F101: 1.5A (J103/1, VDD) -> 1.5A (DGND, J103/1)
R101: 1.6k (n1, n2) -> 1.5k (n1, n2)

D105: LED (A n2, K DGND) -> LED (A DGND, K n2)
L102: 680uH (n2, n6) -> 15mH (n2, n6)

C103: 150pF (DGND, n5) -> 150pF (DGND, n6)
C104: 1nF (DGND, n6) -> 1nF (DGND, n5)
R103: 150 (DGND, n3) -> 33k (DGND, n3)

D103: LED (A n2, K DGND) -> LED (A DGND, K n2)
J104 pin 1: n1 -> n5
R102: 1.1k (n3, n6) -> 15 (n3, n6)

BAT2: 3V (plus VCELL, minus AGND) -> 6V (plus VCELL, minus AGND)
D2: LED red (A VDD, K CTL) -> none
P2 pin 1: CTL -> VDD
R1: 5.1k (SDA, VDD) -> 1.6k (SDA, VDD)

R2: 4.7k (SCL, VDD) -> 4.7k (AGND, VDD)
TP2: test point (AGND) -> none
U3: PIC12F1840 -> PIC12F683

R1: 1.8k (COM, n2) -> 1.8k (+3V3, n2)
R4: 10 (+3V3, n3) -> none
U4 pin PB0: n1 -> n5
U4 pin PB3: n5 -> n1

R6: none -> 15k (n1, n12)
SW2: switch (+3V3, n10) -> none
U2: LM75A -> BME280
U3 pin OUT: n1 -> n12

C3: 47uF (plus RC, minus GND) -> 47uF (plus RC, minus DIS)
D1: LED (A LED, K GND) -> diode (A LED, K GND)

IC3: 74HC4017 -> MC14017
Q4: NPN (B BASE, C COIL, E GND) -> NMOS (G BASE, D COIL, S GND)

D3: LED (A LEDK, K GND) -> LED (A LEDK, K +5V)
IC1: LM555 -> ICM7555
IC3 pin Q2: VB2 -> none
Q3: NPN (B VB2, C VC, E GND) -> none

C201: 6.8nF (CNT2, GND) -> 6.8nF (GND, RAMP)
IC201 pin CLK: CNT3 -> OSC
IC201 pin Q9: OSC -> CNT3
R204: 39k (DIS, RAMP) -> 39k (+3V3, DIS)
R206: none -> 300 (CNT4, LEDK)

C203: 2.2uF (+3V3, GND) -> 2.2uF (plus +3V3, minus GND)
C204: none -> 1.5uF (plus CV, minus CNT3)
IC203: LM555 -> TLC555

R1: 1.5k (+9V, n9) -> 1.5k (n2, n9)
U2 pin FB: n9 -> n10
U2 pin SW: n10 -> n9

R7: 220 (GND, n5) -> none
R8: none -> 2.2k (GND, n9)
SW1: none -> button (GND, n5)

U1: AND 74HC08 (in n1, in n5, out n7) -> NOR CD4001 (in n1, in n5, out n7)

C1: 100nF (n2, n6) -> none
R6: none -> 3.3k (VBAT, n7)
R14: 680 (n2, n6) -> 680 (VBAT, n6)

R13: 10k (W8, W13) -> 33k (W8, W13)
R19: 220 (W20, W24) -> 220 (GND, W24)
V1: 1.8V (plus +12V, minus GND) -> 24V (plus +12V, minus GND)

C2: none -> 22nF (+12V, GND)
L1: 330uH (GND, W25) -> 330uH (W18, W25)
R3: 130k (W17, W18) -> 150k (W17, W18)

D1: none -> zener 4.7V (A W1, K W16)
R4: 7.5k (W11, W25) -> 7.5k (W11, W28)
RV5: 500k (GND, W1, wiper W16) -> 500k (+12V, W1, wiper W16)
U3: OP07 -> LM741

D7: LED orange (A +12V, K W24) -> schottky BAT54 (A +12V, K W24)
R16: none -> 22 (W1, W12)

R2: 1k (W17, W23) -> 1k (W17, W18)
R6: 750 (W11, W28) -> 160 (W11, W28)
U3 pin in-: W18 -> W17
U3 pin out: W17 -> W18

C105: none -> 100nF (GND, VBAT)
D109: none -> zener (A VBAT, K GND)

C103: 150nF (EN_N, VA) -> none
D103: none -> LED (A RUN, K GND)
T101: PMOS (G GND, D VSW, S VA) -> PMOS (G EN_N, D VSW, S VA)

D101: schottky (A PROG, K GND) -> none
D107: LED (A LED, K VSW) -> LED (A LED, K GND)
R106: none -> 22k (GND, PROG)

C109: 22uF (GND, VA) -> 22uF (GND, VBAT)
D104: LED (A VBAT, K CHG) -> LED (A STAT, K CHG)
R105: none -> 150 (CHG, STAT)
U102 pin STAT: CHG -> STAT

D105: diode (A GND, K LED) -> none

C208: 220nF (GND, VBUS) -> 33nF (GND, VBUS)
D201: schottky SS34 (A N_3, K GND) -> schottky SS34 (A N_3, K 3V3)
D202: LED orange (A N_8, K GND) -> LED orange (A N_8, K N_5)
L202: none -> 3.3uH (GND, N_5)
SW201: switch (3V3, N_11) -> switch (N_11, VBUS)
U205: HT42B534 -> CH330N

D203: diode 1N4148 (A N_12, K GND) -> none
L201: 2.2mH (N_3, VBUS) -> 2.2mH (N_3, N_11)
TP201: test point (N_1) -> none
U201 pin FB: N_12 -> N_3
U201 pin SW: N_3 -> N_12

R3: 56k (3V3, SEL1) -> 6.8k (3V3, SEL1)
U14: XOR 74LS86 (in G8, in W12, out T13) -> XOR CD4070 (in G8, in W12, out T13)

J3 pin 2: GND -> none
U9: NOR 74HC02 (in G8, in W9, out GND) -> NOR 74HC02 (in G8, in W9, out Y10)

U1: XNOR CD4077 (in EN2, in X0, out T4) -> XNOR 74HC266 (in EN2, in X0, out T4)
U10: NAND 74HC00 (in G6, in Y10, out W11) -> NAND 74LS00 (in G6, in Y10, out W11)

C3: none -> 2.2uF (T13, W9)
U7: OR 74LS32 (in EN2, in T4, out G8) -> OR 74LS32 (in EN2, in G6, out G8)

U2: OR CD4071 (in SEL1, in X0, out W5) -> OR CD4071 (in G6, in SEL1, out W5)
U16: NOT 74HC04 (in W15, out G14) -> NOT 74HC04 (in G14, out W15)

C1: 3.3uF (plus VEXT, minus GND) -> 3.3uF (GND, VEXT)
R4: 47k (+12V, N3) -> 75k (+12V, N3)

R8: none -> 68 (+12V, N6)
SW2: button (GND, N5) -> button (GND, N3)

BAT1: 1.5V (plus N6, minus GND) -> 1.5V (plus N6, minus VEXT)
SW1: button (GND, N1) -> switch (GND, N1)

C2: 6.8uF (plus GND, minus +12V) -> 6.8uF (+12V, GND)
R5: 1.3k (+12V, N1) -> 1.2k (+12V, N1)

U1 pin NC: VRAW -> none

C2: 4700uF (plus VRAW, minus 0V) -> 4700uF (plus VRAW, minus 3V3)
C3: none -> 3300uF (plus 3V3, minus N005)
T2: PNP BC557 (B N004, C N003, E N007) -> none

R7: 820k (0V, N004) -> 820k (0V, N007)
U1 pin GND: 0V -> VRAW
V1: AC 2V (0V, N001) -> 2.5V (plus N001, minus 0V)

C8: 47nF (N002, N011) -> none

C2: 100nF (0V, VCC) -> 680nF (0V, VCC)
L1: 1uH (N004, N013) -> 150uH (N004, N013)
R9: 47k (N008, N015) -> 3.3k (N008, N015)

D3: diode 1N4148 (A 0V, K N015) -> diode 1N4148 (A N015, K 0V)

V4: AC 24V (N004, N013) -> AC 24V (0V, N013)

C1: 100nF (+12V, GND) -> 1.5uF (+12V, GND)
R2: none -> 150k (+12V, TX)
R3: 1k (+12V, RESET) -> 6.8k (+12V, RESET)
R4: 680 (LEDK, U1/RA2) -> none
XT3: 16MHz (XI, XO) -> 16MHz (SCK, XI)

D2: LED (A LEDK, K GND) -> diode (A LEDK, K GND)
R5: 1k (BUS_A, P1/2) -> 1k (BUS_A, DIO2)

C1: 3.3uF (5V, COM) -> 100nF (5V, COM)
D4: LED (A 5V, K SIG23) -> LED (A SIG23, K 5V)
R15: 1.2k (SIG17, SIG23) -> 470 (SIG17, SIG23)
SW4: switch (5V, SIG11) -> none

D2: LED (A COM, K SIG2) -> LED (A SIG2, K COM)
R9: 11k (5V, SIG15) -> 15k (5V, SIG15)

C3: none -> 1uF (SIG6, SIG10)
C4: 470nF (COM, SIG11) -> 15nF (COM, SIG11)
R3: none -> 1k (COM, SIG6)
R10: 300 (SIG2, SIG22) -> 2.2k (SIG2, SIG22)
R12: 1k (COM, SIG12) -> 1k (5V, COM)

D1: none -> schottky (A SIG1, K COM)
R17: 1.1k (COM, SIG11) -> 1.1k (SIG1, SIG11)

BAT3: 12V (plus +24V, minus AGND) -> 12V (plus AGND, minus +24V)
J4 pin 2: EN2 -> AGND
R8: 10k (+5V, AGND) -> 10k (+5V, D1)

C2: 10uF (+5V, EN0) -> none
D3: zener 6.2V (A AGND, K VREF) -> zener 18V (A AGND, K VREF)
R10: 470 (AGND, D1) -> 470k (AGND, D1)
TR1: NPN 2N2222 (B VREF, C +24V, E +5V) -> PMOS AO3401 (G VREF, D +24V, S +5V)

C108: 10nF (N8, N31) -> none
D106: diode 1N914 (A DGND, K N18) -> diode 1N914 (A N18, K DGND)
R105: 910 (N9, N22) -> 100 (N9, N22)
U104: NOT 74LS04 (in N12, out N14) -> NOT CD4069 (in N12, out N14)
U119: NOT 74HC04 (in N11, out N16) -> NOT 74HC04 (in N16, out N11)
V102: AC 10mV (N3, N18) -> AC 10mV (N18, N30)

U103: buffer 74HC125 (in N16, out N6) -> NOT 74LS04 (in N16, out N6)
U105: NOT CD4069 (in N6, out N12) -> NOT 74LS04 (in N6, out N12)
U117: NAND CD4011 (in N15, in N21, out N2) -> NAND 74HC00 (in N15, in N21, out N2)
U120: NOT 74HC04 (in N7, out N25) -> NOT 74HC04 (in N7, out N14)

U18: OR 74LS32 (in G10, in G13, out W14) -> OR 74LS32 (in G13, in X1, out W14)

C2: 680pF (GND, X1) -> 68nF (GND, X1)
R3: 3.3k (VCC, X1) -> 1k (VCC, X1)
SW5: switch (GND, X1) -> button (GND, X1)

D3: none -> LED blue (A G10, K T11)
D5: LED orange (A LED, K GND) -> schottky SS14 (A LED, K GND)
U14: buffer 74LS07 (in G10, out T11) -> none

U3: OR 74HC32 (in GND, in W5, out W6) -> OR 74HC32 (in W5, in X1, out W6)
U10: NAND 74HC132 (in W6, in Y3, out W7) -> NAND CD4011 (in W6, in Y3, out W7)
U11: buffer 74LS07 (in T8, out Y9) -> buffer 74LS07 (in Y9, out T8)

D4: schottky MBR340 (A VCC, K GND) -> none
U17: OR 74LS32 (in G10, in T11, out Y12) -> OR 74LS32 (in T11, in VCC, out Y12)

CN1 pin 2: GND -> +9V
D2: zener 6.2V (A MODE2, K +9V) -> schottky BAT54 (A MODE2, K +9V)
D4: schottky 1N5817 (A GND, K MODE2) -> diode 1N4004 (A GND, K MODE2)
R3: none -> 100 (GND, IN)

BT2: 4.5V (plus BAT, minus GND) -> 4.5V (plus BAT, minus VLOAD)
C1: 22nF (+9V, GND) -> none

_ _ _ _

REQUIREMENT |
Return the entries exactly through the "R2: 4.7k (SCL, VDD) -> 4.7k (AGND, VDD)" line.

ANSWER AREA |
F101: 1.5A (J103/1, VDD) -> 1.5A (DGND, J103/1)
R101: 1.6k (n1, n2) -> 1.5k (n1, n2)

D105: LED (A n2, K DGND) -> LED (A DGND, K n2)
L102: 680uH (n2, n6) -> 15mH (n2, n6)

C103: 150pF (DGND, n5) -> 150pF (DGND, n6)
C104: 1nF (DGND, n6) -> 1nF (DGND, n5)
R103: 150 (DGND, n3) -> 33k (DGND, n3)

D103: LED (A n2, K DGND) -> LED (A DGND, K n2)
J104 pin 1: n1 -> n5
R102: 1.1k (n3, n6) -> 15 (n3, n6)

BAT2: 3V (plus VCELL, minus AGND) -> 6V (plus VCELL, minus AGND)
D2: LED red (A VDD, K CTL) -> none
P2 pin 1: CTL -> VDD
R1: 5.1k (SDA, VDD) -> 1.6k (SDA, VDD)

R2: 4.7k (SCL, VDD) -> 4.7k (AGND, VDD)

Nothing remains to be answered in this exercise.